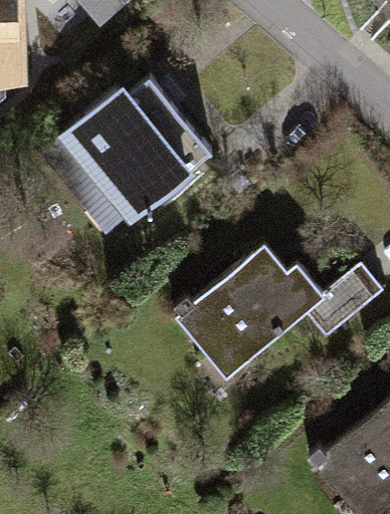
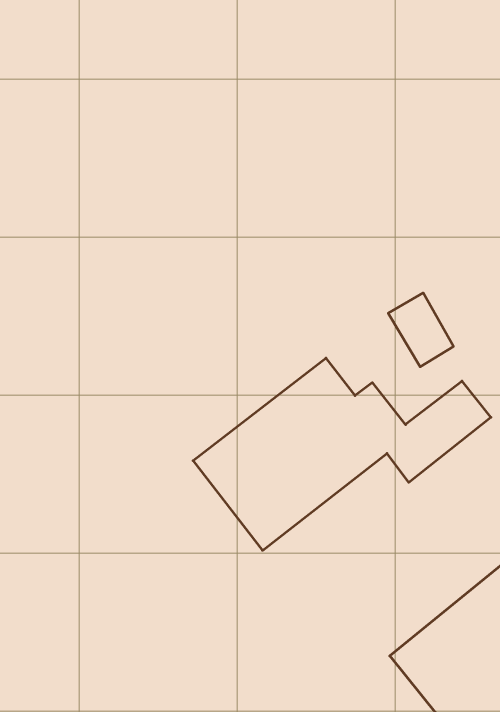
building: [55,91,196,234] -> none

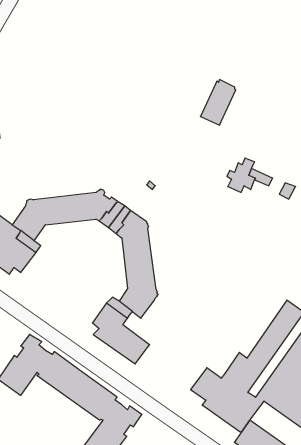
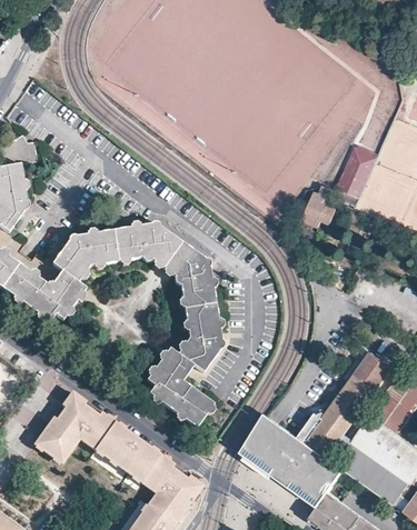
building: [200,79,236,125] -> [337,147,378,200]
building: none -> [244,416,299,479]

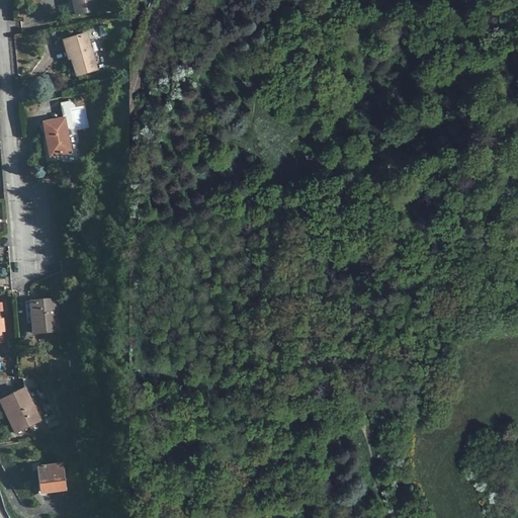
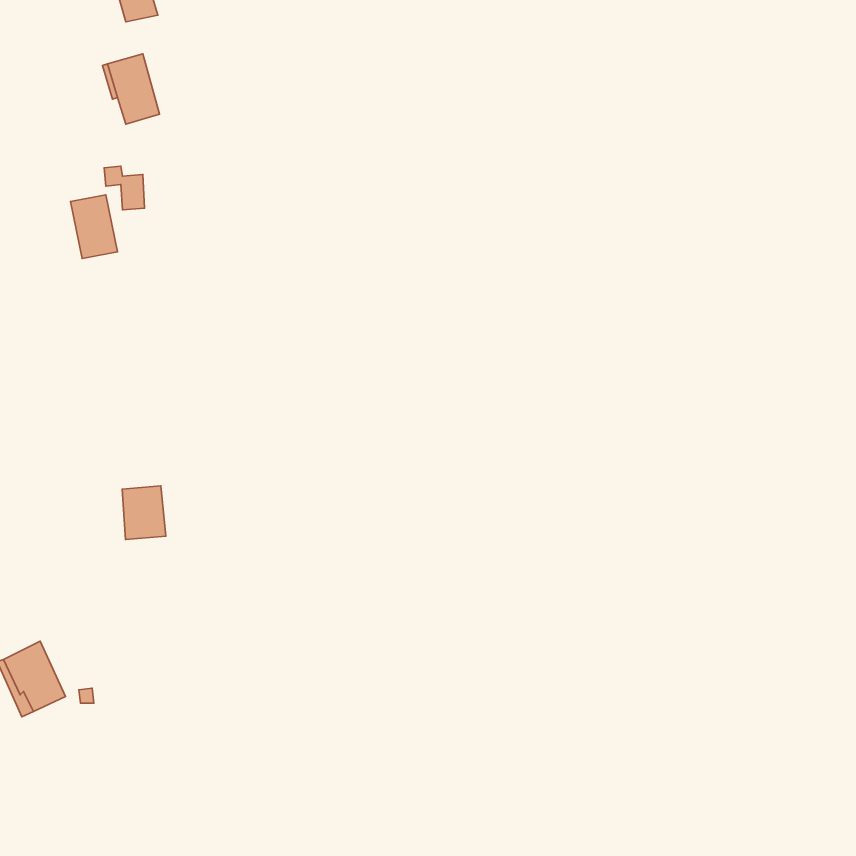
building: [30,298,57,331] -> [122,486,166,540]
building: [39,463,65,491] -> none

══════

Return the material above verbatim. Pictures are to be excluded.

REPLY.
building: [55,91,196,234] -> none

building: [200,79,236,125] -> [337,147,378,200]
building: none -> [244,416,299,479]

building: [30,298,57,331] -> [122,486,166,540]
building: [39,463,65,491] -> none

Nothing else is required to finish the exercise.